- **Short task**: Locate each line below that contains the string "kern" and copy it out in full.
***
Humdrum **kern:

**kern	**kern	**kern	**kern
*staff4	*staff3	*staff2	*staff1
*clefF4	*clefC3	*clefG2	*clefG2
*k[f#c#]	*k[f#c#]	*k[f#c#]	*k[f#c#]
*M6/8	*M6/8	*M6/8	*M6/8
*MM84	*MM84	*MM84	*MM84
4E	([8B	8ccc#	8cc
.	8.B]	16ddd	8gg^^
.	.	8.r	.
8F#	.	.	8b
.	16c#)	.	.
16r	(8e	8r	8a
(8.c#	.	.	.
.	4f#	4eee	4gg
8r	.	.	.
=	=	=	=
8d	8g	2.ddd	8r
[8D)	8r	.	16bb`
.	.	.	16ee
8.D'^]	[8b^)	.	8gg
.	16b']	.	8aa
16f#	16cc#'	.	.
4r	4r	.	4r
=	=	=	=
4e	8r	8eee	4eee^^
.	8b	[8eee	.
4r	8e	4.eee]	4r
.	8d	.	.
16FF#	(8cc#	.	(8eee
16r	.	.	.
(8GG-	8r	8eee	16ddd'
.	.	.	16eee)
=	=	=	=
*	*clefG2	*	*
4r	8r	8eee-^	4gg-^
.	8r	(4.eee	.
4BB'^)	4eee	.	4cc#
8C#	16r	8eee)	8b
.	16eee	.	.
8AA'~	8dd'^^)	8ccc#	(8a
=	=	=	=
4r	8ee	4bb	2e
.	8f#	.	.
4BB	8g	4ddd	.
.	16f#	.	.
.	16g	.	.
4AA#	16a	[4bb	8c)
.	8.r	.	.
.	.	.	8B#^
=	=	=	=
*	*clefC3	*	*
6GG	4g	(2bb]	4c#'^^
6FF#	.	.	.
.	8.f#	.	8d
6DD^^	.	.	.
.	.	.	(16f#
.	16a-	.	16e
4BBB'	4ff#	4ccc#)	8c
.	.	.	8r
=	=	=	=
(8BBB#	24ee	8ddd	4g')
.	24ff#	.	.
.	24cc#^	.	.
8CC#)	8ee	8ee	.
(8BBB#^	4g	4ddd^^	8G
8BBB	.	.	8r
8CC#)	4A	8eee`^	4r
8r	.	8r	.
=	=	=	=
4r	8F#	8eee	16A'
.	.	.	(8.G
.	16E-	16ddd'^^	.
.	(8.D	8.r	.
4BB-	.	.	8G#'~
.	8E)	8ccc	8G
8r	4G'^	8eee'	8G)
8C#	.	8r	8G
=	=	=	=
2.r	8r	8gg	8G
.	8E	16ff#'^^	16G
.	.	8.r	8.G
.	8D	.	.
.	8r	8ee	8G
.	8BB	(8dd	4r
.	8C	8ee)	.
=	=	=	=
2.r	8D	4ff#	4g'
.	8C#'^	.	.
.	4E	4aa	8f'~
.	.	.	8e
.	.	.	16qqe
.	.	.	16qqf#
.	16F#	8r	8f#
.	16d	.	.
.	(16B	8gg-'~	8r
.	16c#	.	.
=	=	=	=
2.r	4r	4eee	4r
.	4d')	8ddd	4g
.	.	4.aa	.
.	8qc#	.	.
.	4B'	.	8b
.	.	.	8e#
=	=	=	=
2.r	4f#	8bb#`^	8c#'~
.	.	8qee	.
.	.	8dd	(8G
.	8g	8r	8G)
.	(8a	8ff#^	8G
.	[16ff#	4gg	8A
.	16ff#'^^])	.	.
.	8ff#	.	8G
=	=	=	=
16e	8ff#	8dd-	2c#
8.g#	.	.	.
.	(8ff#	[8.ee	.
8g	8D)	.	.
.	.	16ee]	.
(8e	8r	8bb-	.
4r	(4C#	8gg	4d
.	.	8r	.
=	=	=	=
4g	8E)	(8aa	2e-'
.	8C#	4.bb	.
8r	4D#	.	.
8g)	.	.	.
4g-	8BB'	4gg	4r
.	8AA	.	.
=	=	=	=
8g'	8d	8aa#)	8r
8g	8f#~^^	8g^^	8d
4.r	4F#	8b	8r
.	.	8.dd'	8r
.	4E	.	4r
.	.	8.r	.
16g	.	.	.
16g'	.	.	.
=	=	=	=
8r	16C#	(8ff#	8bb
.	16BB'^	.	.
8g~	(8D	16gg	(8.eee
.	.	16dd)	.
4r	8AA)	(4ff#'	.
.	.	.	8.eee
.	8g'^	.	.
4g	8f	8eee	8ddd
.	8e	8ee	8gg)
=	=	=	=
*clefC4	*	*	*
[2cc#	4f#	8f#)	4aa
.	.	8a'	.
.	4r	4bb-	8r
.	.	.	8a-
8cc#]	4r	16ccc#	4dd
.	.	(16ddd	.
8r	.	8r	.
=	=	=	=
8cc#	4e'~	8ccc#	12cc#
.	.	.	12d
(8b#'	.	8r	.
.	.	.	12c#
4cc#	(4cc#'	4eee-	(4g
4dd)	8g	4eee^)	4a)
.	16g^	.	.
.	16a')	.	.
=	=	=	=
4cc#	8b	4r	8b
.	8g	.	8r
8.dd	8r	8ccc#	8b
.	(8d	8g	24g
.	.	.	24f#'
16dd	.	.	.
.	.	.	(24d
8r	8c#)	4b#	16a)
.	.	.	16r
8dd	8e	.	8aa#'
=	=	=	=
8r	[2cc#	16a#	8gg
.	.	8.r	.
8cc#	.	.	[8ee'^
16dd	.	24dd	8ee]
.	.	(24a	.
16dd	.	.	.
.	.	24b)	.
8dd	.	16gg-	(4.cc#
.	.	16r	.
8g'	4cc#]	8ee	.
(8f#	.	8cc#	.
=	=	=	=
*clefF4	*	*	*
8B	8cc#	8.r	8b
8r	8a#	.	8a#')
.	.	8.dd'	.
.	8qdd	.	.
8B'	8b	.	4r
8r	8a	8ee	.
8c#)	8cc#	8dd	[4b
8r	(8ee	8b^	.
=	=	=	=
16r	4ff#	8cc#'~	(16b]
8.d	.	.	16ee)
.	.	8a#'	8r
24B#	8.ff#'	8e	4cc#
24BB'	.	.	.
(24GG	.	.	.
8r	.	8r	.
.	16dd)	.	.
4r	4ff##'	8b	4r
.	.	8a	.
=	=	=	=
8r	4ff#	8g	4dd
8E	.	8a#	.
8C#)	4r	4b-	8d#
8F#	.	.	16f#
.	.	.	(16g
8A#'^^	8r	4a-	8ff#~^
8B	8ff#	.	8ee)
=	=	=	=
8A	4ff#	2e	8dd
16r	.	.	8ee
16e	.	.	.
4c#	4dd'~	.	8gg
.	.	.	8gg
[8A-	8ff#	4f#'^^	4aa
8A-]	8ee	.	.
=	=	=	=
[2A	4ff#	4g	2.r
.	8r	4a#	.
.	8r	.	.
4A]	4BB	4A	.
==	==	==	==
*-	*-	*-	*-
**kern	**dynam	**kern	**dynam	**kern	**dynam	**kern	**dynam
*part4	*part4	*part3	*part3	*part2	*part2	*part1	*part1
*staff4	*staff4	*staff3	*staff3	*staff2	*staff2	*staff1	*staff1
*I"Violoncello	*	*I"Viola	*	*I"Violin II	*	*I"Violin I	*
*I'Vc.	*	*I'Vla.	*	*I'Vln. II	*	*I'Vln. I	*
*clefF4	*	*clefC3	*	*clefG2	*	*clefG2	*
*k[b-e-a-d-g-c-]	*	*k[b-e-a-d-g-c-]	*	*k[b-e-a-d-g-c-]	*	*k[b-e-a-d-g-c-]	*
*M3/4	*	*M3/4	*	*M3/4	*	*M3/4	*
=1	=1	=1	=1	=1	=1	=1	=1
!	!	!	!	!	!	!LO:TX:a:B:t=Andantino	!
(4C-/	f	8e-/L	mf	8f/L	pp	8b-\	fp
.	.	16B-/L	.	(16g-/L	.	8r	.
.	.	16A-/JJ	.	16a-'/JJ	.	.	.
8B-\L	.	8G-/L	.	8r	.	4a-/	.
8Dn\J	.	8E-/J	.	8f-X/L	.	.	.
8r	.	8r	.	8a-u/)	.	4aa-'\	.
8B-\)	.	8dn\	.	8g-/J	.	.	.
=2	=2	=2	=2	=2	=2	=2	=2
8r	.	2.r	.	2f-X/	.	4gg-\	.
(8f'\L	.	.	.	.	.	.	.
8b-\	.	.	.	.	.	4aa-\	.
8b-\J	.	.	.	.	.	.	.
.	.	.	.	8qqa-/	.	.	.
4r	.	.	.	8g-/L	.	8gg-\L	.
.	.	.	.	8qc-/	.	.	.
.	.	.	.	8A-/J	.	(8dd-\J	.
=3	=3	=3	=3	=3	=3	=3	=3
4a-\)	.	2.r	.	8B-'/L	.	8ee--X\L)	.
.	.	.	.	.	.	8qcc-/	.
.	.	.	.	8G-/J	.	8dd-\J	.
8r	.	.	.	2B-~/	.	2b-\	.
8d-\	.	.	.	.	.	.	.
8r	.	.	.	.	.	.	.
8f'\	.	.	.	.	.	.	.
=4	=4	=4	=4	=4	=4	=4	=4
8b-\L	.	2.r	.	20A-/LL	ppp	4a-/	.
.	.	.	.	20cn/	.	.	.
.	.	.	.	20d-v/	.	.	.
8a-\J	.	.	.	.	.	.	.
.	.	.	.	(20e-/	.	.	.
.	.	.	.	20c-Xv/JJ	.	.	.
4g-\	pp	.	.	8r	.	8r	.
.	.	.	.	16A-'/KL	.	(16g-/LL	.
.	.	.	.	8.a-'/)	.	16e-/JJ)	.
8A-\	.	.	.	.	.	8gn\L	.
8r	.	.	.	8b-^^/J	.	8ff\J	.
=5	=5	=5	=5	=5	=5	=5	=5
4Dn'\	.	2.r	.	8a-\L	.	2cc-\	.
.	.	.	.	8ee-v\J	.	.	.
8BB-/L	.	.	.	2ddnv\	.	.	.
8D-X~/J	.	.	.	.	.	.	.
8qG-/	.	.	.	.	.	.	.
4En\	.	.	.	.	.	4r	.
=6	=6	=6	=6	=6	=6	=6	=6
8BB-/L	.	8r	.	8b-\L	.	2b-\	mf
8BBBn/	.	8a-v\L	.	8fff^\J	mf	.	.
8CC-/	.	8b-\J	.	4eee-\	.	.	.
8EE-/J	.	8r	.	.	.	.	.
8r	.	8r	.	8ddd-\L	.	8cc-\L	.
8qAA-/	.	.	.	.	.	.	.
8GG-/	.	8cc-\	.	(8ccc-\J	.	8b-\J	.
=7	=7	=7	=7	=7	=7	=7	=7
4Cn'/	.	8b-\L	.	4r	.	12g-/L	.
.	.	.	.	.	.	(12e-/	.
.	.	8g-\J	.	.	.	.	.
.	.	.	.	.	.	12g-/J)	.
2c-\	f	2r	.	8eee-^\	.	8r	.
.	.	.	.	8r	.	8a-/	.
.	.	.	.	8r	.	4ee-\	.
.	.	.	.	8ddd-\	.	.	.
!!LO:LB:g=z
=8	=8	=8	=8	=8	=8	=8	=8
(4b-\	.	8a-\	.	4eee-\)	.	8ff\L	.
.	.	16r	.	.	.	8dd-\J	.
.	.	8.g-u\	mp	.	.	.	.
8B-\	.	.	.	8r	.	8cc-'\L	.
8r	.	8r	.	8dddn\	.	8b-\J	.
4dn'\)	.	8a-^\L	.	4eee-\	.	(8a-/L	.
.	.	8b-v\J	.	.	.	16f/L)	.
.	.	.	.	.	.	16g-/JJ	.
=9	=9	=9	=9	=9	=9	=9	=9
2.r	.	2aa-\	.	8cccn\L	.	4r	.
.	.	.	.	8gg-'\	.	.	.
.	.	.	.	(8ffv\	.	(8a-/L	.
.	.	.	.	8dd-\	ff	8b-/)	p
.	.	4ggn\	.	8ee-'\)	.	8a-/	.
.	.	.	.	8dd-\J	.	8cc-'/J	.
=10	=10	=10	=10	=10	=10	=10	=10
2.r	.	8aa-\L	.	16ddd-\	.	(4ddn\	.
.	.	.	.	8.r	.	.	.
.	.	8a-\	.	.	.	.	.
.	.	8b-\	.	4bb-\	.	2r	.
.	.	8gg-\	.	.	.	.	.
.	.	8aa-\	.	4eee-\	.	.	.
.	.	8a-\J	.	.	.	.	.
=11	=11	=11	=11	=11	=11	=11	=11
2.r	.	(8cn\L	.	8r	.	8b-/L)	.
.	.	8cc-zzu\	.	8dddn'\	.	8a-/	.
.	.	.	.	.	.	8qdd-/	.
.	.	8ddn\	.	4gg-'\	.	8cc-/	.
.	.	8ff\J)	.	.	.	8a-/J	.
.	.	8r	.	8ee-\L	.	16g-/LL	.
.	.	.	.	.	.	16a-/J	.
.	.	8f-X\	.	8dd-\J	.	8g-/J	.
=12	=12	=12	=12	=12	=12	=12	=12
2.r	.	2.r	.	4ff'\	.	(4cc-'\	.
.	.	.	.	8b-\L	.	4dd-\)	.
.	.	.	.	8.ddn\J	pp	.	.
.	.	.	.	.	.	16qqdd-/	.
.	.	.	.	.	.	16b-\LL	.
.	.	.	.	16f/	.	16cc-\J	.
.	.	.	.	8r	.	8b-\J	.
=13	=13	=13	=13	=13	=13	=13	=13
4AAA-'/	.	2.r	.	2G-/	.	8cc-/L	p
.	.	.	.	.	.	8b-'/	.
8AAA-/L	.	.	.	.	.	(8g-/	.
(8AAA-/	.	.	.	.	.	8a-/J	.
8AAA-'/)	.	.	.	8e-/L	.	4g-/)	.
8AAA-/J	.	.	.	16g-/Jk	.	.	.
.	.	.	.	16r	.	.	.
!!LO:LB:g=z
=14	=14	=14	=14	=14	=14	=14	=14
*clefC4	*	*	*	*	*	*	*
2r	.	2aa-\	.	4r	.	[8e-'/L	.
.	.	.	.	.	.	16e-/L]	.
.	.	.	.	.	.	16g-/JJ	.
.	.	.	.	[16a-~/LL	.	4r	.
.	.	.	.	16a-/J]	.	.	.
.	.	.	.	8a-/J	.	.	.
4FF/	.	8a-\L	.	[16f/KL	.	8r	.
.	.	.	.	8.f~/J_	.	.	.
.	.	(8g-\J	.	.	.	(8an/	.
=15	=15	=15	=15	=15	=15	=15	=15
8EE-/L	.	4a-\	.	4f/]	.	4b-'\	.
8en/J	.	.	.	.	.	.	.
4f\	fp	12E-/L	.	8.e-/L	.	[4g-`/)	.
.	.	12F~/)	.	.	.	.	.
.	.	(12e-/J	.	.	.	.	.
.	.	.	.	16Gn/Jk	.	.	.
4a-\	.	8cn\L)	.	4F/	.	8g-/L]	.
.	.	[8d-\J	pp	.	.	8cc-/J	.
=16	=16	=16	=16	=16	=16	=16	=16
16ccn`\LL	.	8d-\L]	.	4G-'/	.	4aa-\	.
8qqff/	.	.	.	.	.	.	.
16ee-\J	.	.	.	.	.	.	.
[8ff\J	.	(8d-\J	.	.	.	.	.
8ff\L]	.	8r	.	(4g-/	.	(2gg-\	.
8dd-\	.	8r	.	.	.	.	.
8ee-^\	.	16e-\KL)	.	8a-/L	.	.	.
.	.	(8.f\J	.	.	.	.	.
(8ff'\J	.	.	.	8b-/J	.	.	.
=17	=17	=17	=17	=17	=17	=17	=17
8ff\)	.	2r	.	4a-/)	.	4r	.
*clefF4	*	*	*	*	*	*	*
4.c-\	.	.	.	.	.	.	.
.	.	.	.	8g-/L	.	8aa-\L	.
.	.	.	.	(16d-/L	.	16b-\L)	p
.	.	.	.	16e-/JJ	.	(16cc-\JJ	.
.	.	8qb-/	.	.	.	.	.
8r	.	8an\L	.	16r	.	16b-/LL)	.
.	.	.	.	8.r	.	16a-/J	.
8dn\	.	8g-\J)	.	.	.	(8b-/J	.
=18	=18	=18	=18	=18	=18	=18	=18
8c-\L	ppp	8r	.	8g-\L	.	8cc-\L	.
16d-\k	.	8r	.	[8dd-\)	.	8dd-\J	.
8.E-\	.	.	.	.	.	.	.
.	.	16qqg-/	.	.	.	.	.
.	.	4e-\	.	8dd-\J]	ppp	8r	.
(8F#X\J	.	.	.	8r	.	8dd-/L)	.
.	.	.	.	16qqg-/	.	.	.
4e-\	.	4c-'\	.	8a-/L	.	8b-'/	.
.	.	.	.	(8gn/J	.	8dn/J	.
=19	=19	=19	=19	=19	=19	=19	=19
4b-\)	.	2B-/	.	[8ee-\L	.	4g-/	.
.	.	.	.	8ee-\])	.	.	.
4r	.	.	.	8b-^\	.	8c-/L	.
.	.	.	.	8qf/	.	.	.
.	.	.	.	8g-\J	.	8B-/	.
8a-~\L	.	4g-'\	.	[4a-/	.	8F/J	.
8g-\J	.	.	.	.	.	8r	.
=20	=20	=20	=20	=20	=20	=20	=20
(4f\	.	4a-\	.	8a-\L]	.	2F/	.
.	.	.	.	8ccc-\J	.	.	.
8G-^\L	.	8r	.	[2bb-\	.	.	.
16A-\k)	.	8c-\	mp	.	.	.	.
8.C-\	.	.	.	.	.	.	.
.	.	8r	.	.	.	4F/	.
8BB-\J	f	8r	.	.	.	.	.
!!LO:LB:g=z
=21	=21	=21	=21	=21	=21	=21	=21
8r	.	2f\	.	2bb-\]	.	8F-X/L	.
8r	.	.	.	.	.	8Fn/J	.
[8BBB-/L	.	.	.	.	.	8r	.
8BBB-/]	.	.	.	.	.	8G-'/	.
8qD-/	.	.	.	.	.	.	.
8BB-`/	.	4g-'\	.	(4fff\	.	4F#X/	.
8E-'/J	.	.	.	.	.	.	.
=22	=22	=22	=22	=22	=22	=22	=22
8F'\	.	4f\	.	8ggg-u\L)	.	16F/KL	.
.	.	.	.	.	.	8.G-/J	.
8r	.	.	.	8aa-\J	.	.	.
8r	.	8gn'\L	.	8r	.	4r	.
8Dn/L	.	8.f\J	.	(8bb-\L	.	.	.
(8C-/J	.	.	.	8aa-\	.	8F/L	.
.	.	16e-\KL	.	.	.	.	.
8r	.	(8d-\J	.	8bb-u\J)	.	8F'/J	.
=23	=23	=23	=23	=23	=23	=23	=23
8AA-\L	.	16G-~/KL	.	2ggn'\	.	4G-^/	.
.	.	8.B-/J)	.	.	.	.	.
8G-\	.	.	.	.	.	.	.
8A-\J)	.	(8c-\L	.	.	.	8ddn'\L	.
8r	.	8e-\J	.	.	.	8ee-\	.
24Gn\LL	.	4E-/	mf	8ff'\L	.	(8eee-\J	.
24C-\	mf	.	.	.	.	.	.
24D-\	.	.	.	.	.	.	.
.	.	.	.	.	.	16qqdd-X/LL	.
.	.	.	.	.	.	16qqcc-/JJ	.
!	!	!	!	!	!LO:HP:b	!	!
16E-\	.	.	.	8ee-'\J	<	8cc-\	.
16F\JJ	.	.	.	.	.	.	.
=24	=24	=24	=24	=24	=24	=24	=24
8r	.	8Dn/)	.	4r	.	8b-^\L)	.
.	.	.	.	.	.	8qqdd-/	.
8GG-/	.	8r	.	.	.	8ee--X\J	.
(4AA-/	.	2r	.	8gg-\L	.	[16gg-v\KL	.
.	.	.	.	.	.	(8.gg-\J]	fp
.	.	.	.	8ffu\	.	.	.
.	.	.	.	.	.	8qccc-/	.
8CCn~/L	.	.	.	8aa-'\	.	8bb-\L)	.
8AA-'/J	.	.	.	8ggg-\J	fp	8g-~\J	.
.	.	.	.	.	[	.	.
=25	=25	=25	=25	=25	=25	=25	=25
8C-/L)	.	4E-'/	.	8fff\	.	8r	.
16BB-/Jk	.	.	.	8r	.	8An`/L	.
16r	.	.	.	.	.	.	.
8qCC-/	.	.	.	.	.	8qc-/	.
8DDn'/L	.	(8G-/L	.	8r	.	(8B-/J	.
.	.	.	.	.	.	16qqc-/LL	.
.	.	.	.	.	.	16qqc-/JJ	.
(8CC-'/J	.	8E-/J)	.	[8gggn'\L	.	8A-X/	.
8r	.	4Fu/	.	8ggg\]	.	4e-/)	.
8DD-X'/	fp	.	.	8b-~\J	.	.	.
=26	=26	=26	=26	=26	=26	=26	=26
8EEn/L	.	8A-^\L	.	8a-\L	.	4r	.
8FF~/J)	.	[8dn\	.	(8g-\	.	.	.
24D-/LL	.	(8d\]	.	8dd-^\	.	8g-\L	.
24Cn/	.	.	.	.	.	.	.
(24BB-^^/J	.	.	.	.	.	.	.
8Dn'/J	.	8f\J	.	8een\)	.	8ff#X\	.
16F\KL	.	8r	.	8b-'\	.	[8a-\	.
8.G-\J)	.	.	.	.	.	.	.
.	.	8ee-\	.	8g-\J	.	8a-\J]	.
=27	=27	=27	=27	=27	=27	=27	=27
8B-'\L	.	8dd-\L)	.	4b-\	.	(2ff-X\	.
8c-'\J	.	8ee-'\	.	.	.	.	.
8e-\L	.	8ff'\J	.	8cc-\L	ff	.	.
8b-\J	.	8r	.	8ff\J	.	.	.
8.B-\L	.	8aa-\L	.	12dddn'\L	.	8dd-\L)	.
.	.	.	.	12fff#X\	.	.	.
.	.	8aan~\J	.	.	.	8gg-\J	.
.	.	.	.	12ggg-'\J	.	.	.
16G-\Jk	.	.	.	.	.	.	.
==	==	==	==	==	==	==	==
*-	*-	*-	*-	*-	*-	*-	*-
***
- **Output below**:
Humdrum **kern:
**kern	**kern	**kern	**kern
**kern	**dynam	**kern	**dynam	**kern	**dynam	**kern	**dynam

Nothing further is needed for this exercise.